= WORK INSTRUCTIONS =
Whenever the word "pink" turns up in a line of the data below, copy that line.
++++++++
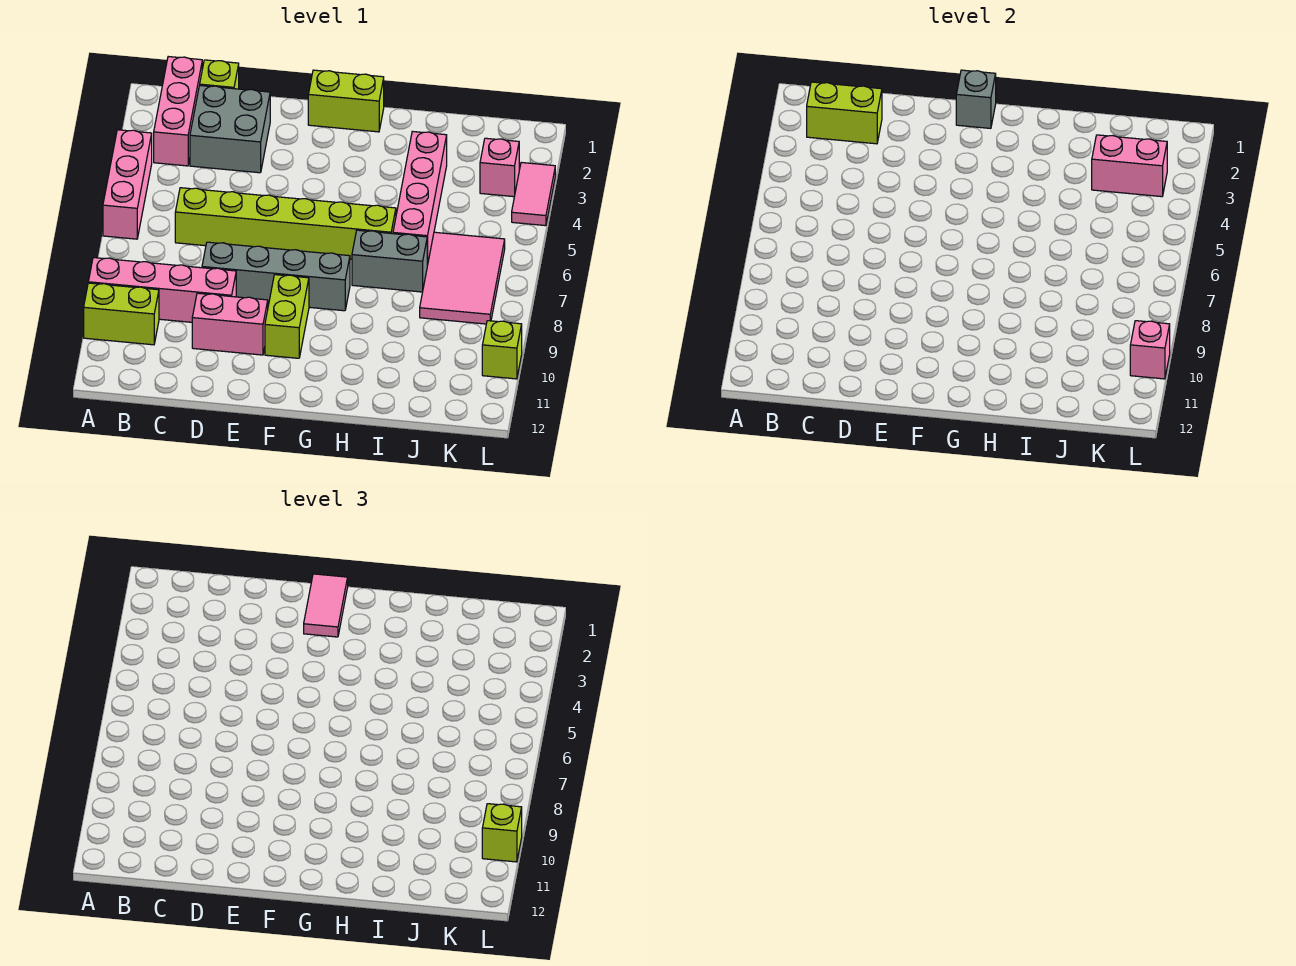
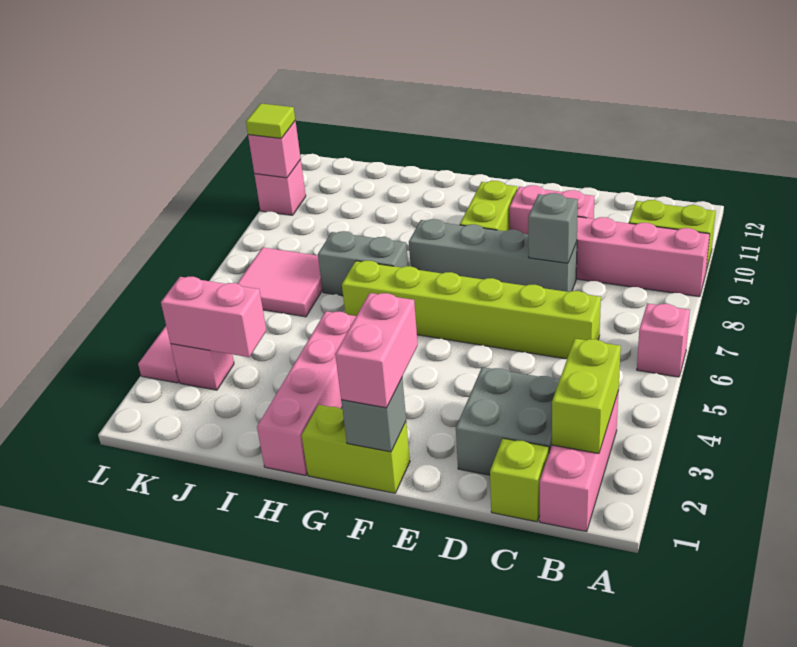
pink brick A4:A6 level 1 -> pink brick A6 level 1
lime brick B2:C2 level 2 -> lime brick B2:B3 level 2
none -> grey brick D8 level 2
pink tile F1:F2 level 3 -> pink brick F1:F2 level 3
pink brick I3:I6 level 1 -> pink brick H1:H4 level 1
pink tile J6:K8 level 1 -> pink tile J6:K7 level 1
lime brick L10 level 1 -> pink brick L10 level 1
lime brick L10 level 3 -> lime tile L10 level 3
++++++++
= OUTPUT OF THE TASK =
pink brick A4:A6 level 1 -> pink brick A6 level 1
pink tile F1:F2 level 3 -> pink brick F1:F2 level 3
pink brick I3:I6 level 1 -> pink brick H1:H4 level 1
pink tile J6:K8 level 1 -> pink tile J6:K7 level 1
lime brick L10 level 1 -> pink brick L10 level 1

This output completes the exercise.